What is expected: Find "[176,307,233,434]" in the listing below, then set down only that line and each later line, unchanged, leaving out pictures.

Provided records:
═══

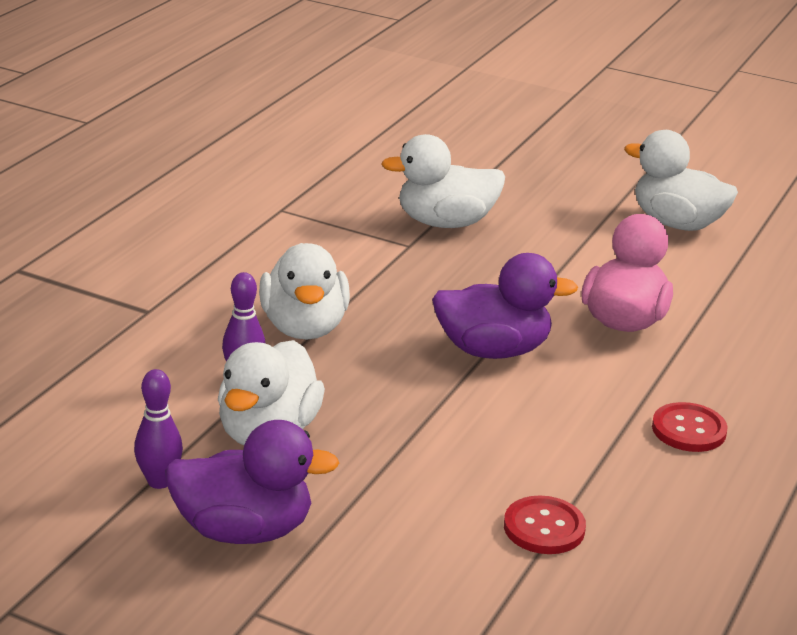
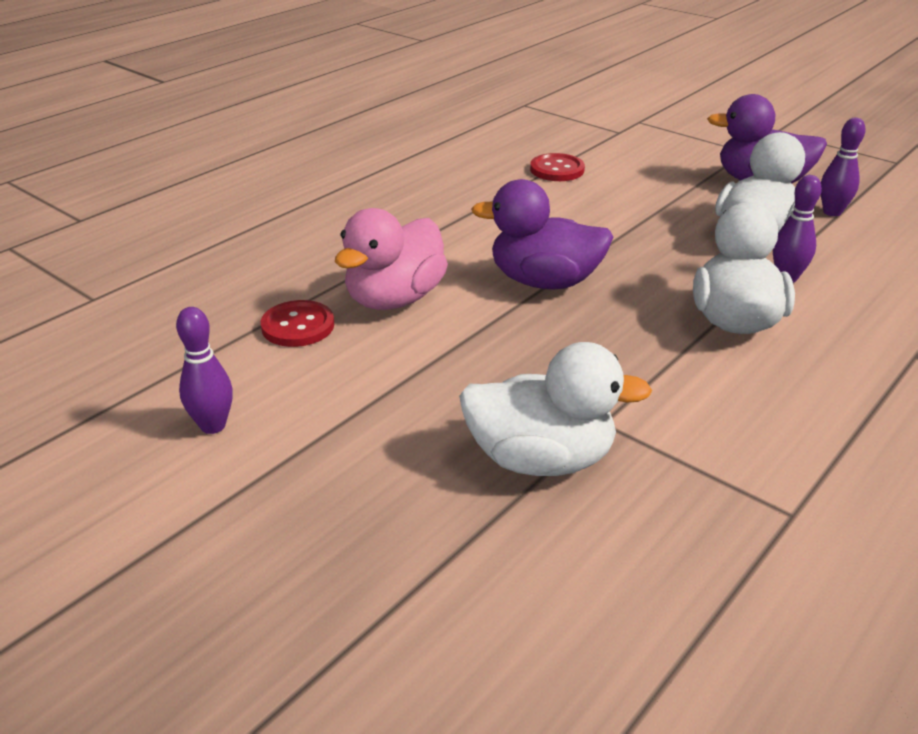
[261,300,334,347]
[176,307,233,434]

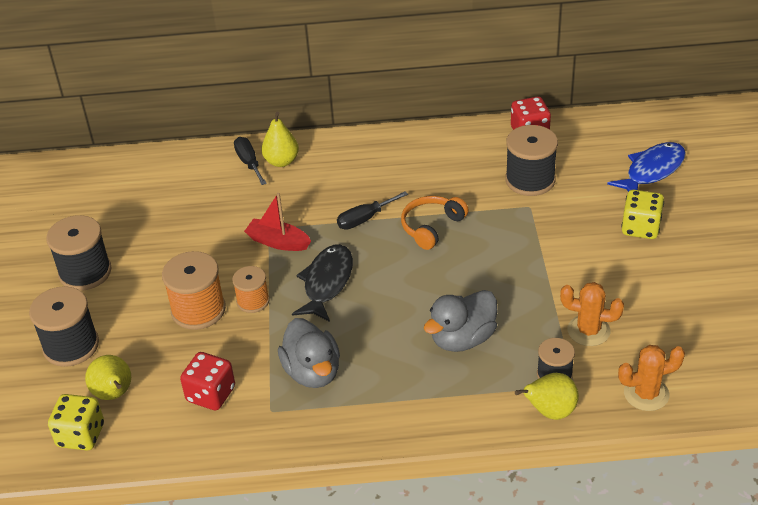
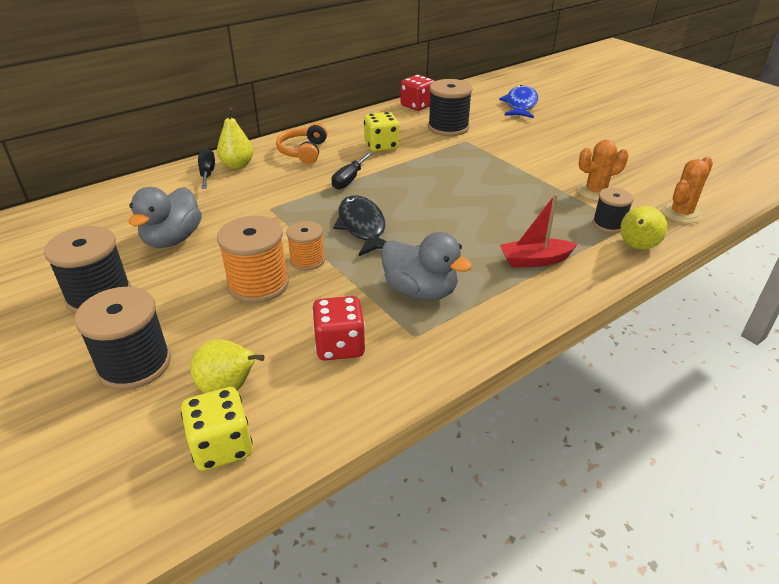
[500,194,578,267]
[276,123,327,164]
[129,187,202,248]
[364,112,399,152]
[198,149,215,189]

═══

Expected output:
[176,307,233,434]

[500,194,578,267]
[276,123,327,164]
[129,187,202,248]
[364,112,399,152]
[198,149,215,189]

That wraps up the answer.